**Goal of the exercise:** The required answer is every line of the data containing the word "pawn".

##### Material provided #####

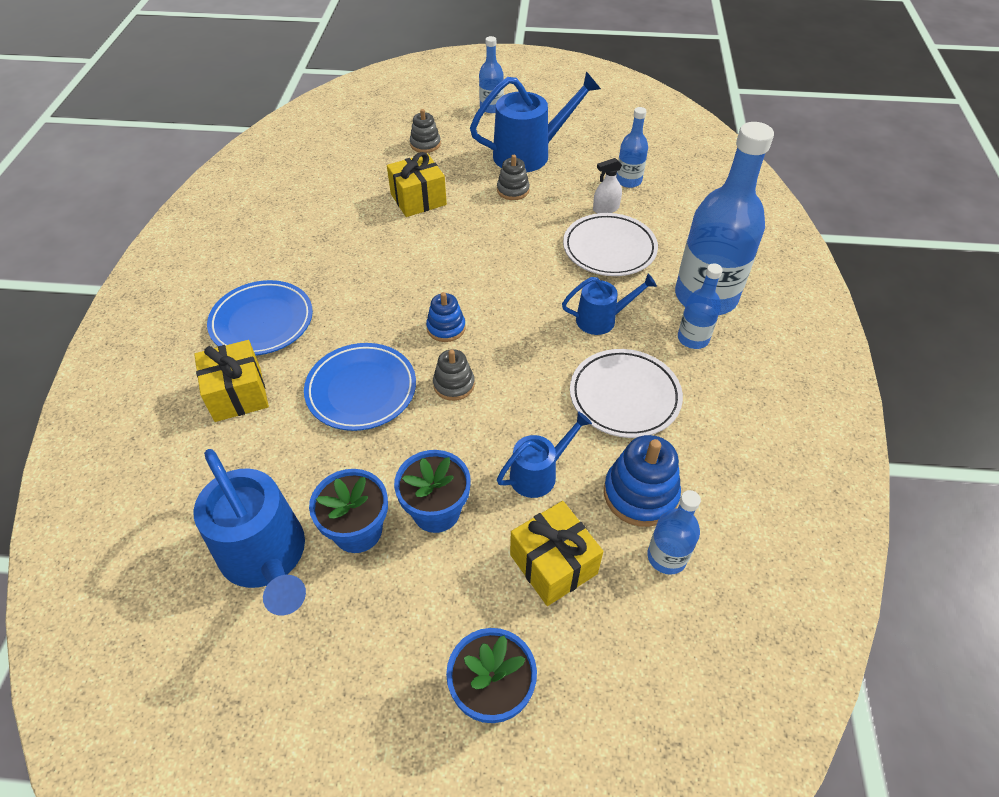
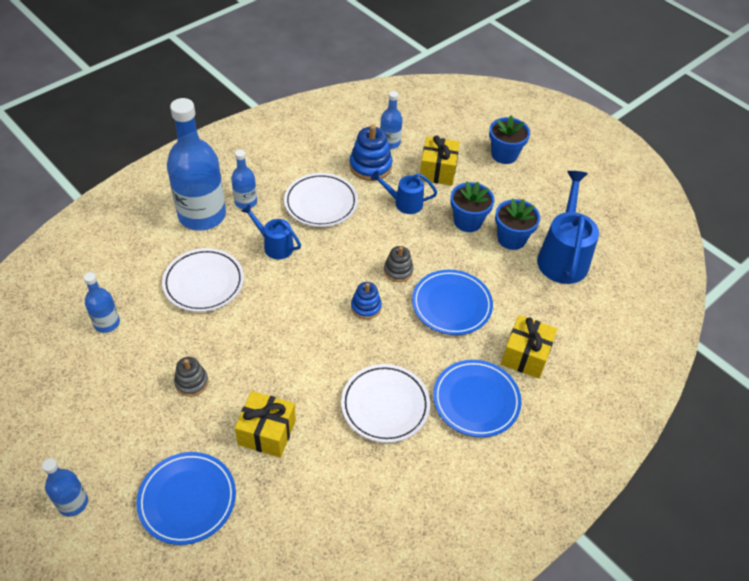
camera: 140 degrees left, 0 degrees up
(344, 268) = (385, 405): none -> white plate
(425, 144) = (187, 500): grey stacking toy -> blue plate
(530, 154) = (127, 410): blue watering can -> none
(605, 209) = (158, 313): white spray bottle -> none

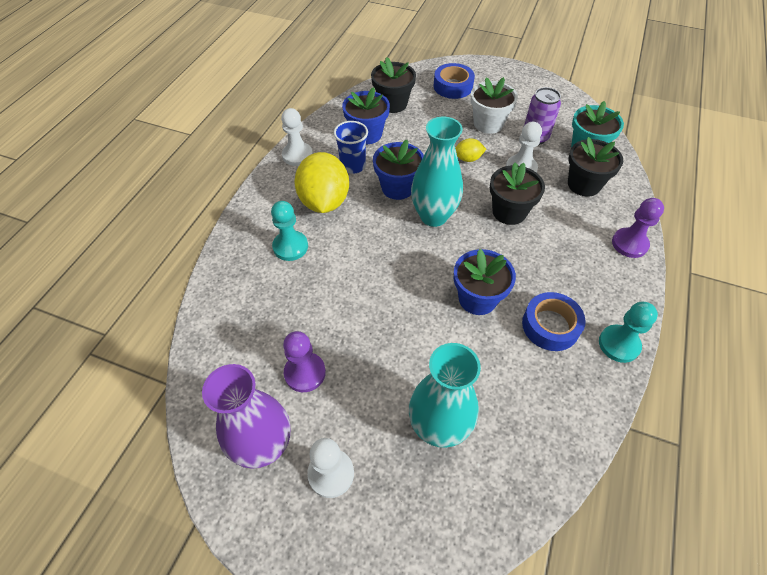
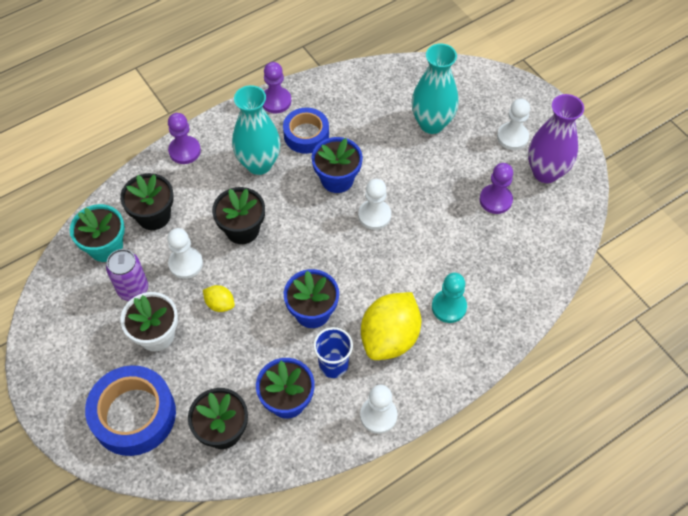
camera: 145 degrees left, 5 degrees up
(413, 285) = (374, 215): none -> white pawn
(433, 216) = (307, 263): turquoise vase -> turquoise vase (259, 164)
(453, 86) = (134, 415): blue tape -> blue tape, size x1.55
(619, 344) = (276, 101): turquoise pawn -> purple pawn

#####

**Solved exercise:**
(413, 285) = (374, 215): none -> white pawn
(619, 344) = (276, 101): turquoise pawn -> purple pawn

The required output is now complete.